### PROBLEM TO SOLVE
Below are the records. List every line holding the word "camera".

### DATASET
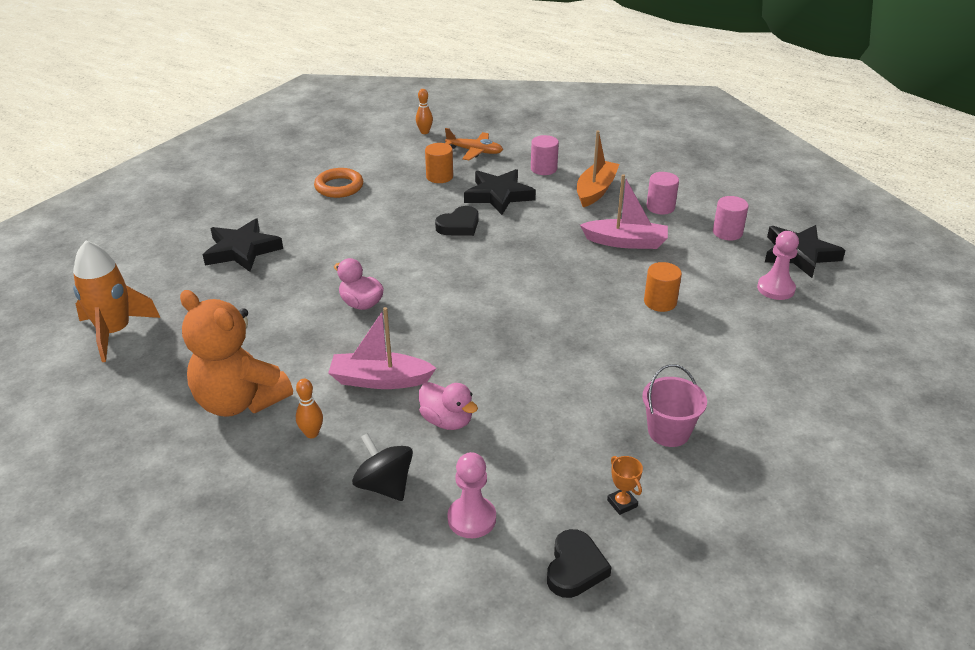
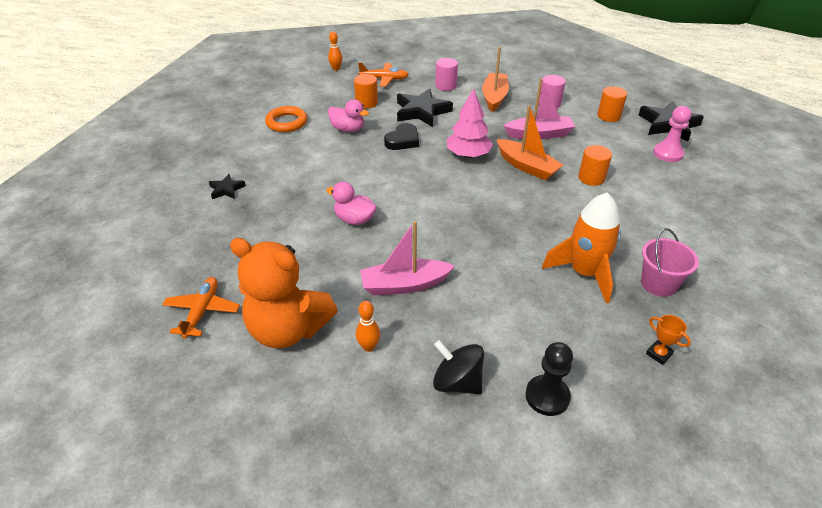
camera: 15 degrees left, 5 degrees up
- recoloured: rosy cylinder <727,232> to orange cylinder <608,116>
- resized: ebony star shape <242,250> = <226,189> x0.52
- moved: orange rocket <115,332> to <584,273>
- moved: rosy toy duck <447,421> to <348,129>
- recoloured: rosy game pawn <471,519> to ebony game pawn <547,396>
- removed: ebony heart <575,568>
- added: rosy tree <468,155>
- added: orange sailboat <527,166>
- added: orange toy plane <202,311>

--

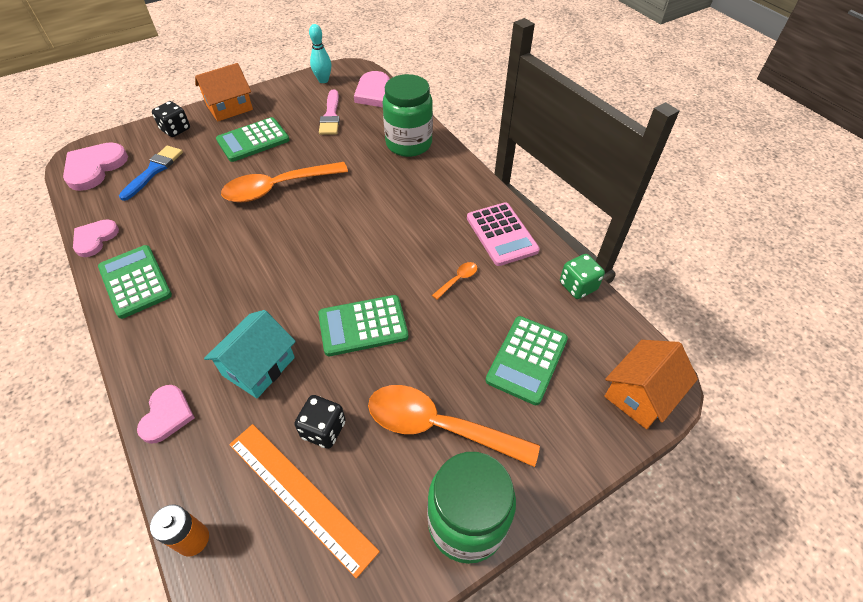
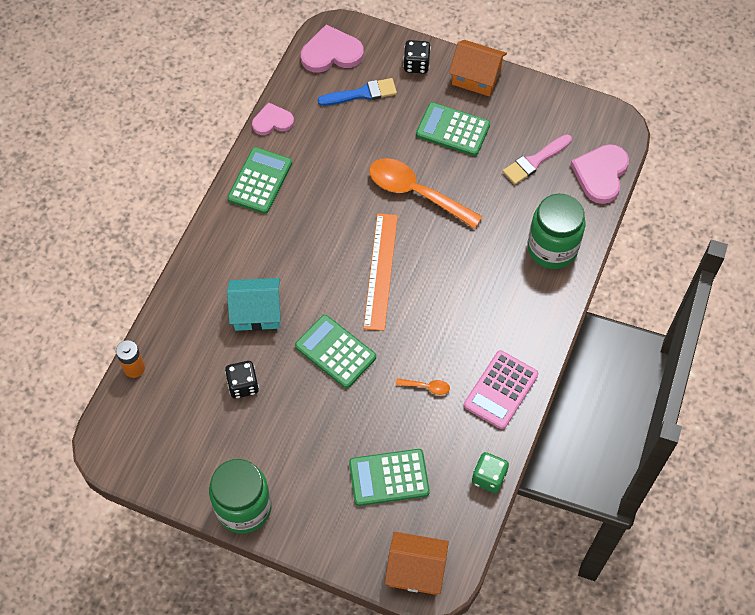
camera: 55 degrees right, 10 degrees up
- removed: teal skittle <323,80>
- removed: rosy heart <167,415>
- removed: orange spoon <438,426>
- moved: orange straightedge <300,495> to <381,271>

### PROBLEM SOLUTION
camera: 15 degrees left, 5 degrees up
camera: 55 degrees right, 10 degrees up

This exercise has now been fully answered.